Scan the material below for lines with the word "green". Reply with the count and no other words.

| Task inputs |
[Start of section]

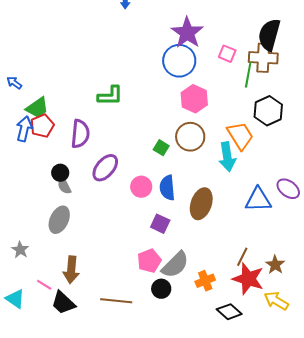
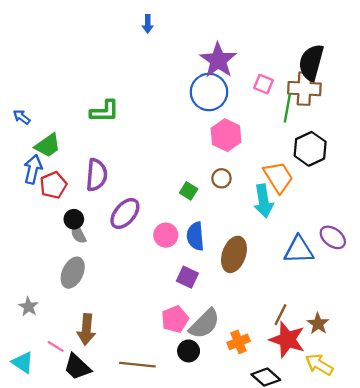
green L-shape: (110, 96) -> (104, 111), moved
red pentagon: (42, 126) -> (53, 185), moved
brown circle: (190, 137) -> (221, 178), size x0.6

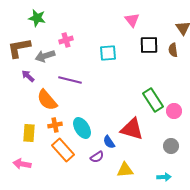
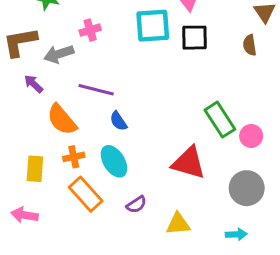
black square: (149, 45) -> (194, 38), moved
cyan square: (108, 53) -> (153, 26), moved, size x1.4
blue semicircle: (109, 142) -> (118, 121), moved
gray circle: (171, 146) -> (247, 188), size x1.5

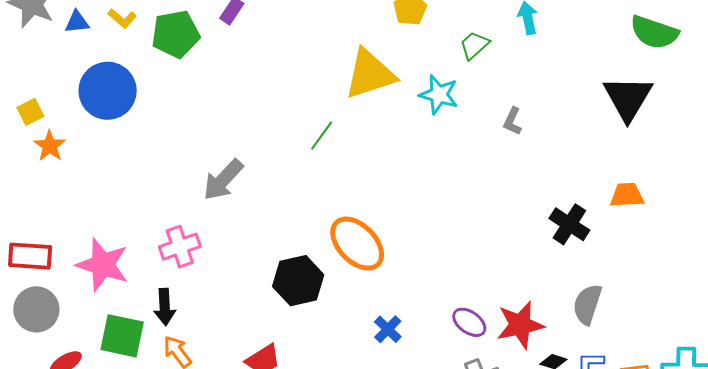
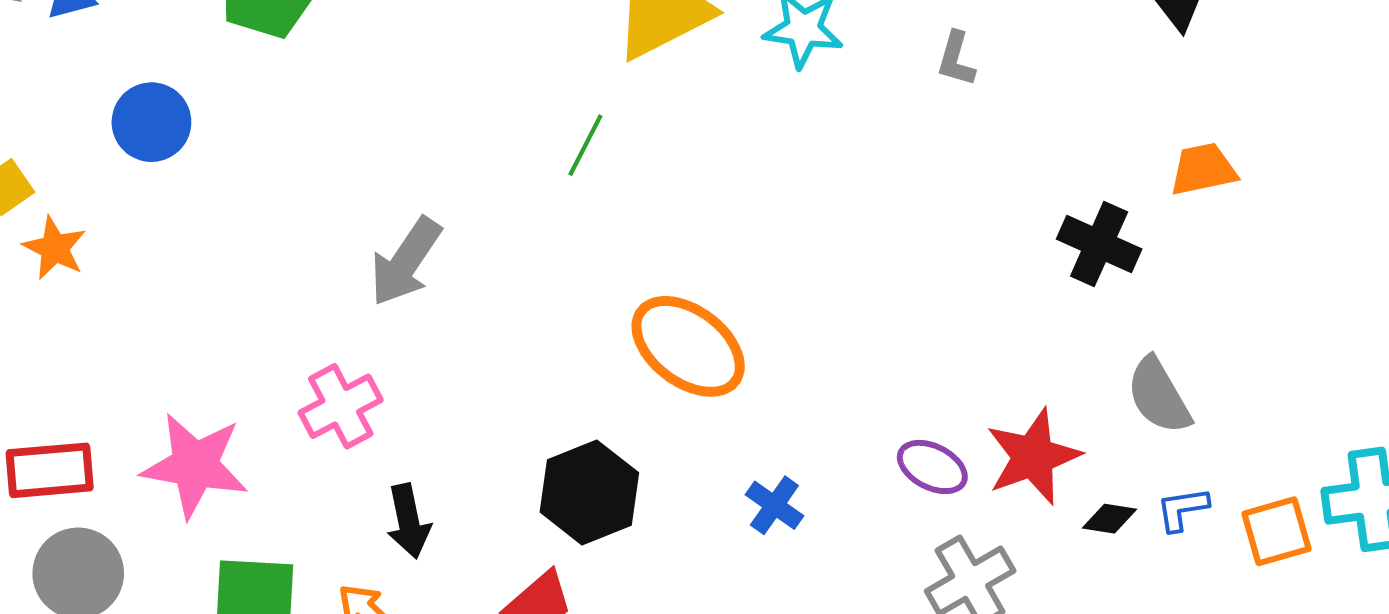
blue circle: (108, 91) -> (151, 122), size x0.7
black hexagon: (298, 281) -> (589, 492), moved
gray semicircle: (587, 304) -> (1159, 396), turned -39
black arrow: (165, 307) -> (408, 521), moved

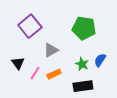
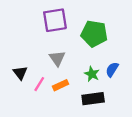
purple square: (30, 26) -> (55, 20), moved, turned 30
gray triangle: (51, 50) -> (57, 58), turned -35

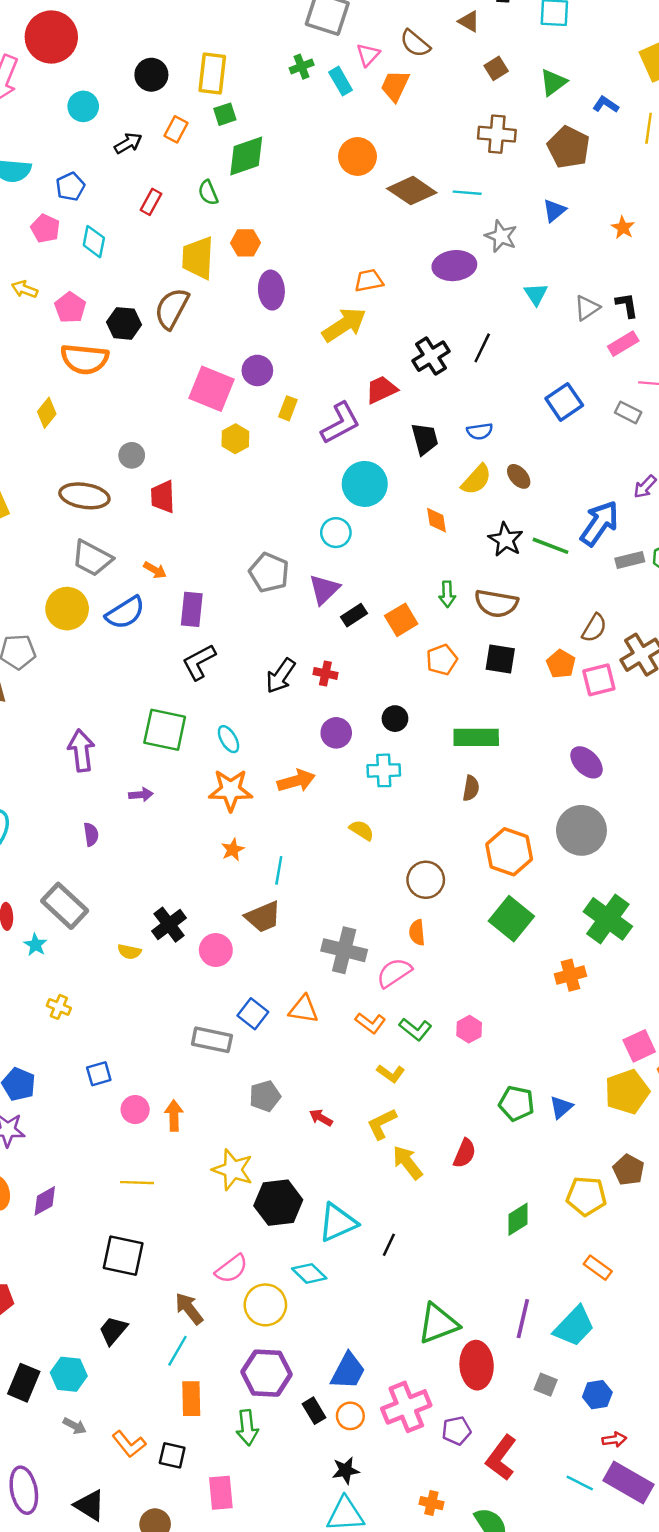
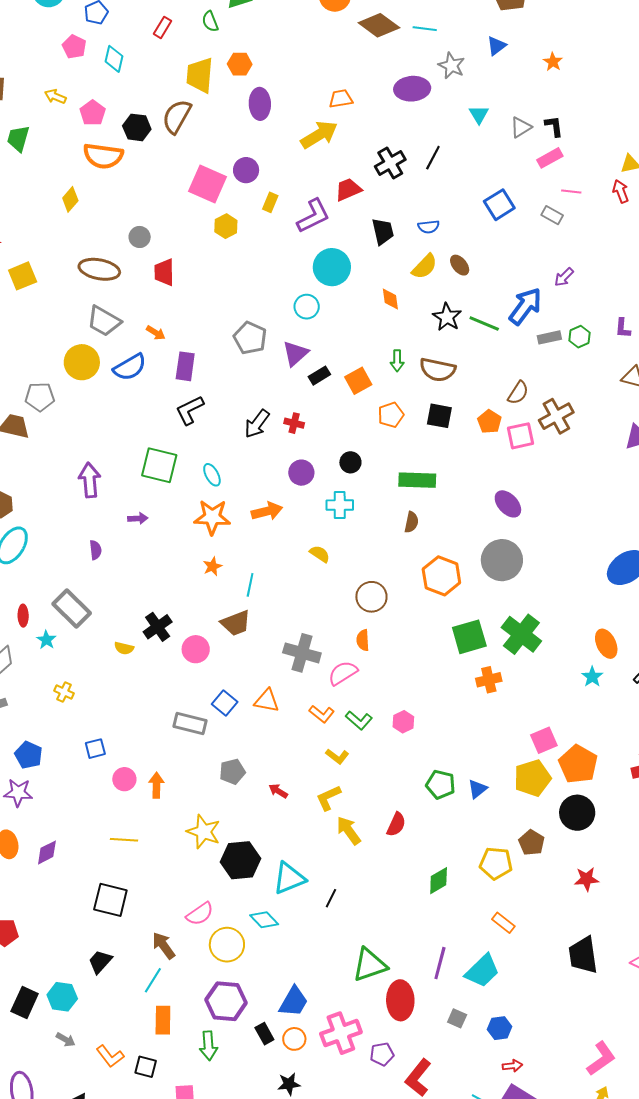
green square: (511, 919) -> (469, 637), moved, turned 33

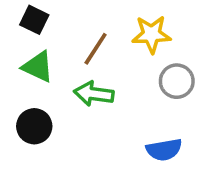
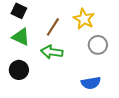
yellow star: (151, 34) -> (84, 19), turned 30

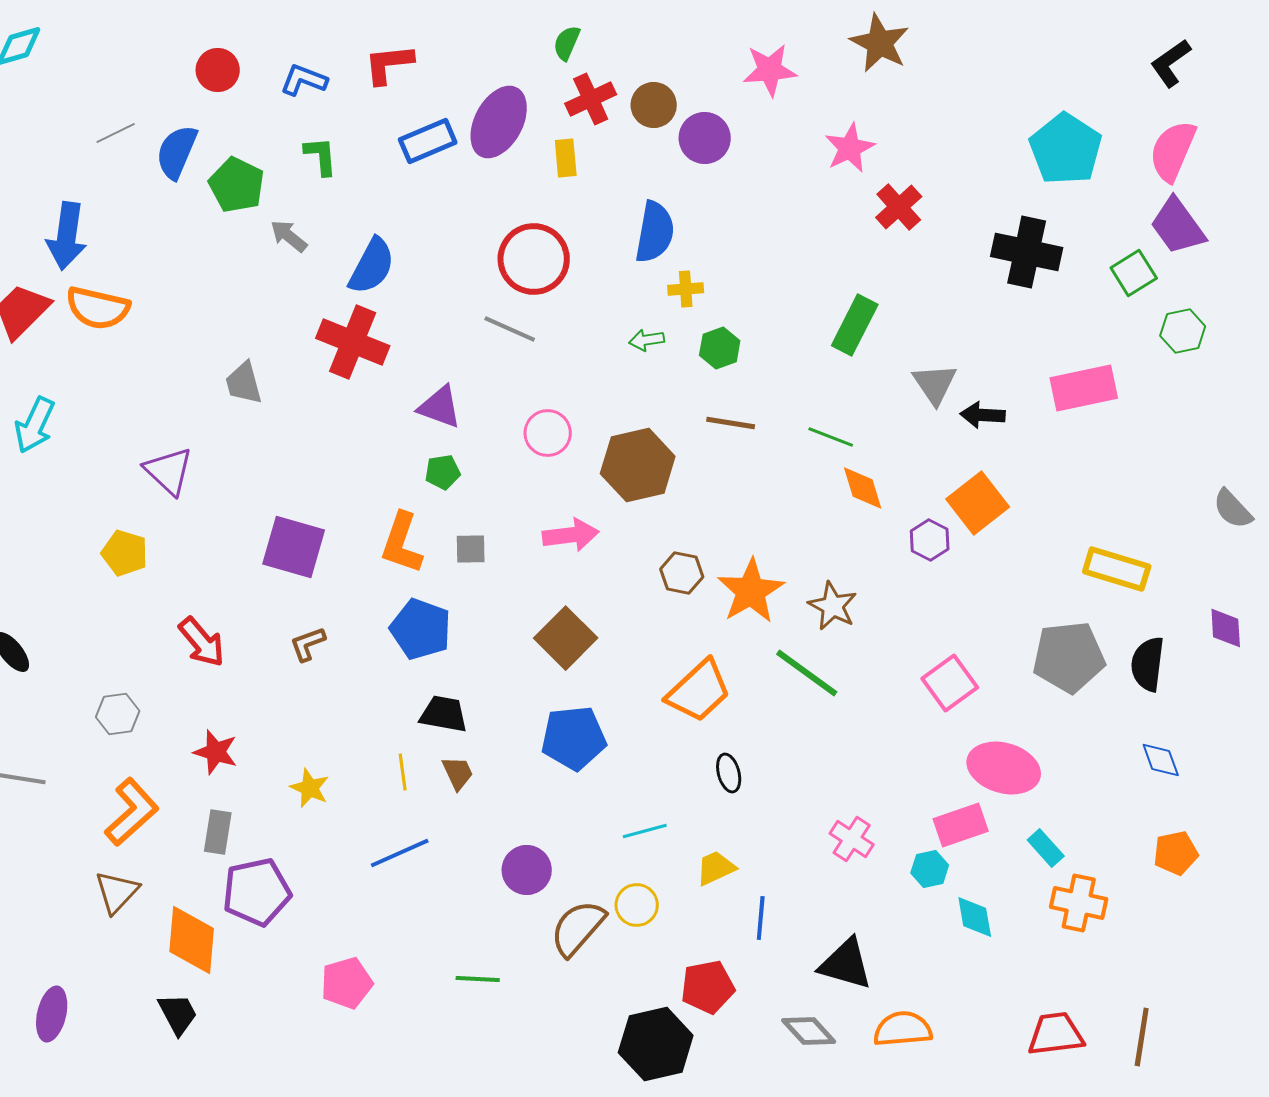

[End of section]

| Solved problem |
2